Work item: Give the entries again exactly. Skip the pictures.
────────────────
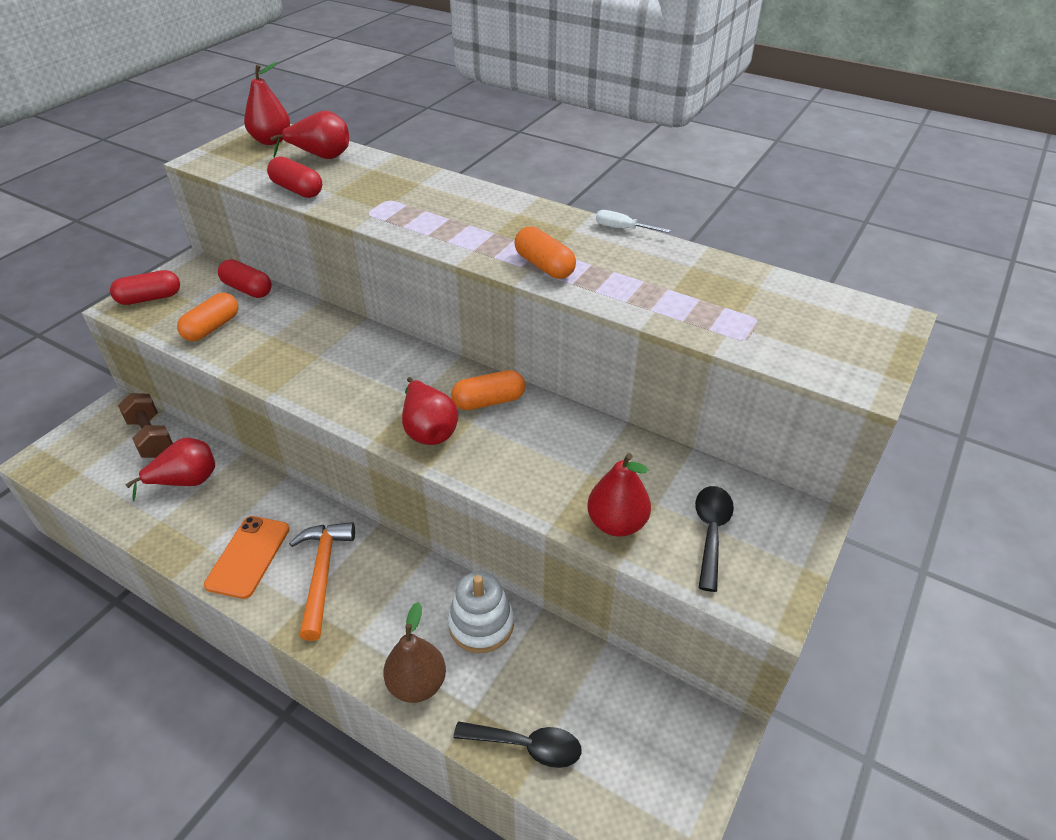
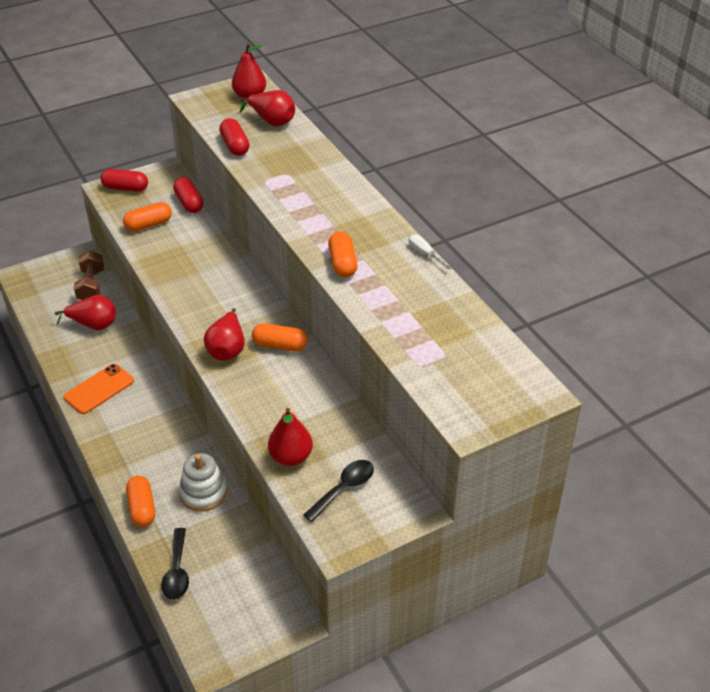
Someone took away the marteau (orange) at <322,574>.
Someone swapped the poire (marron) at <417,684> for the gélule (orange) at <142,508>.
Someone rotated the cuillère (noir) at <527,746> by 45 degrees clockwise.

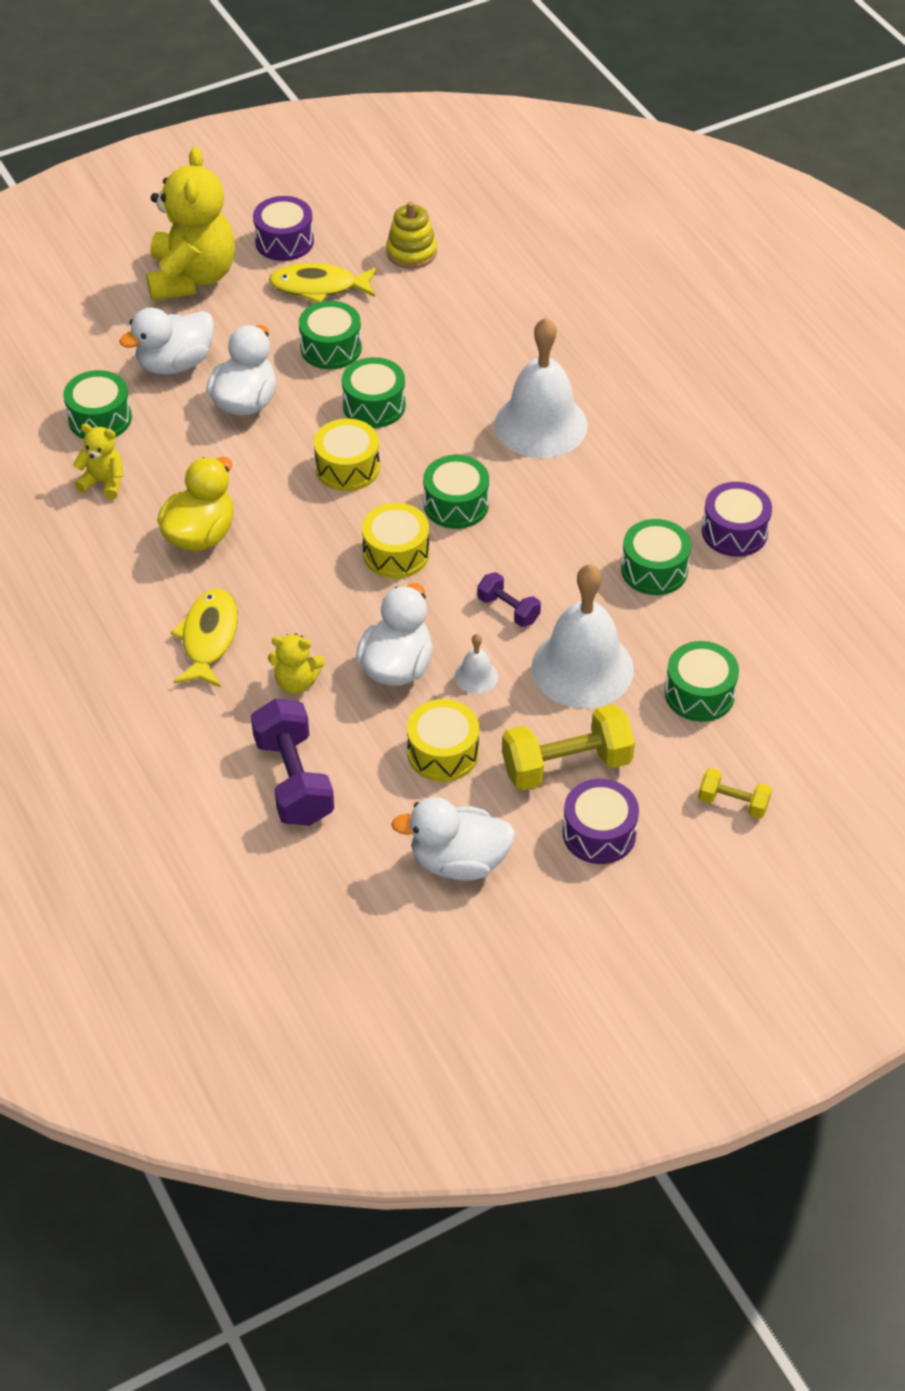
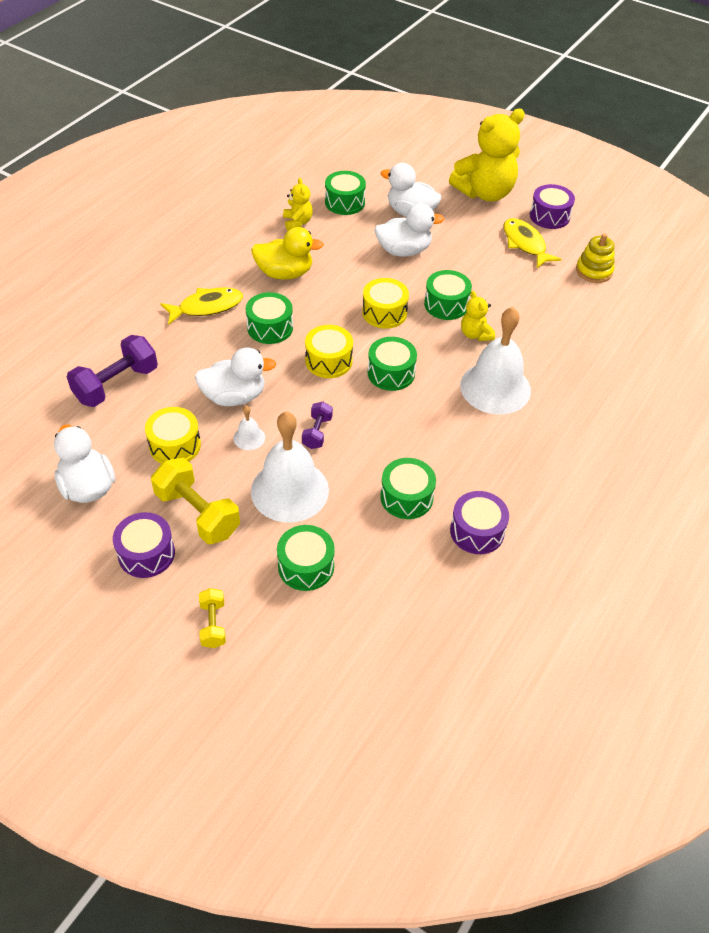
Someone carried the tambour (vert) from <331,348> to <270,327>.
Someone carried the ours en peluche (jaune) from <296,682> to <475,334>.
────────────────
Exercise solution:
Someone took away the marteau (orange) at <322,574>.
Someone swapped the poire (marron) at <417,684> for the gélule (orange) at <142,508>.
Someone rotated the cuillère (noir) at <527,746> by 45 degrees clockwise.

Someone carried the tambour (vert) from <331,348> to <270,327>.
Someone carried the ours en peluche (jaune) from <296,682> to <475,334>.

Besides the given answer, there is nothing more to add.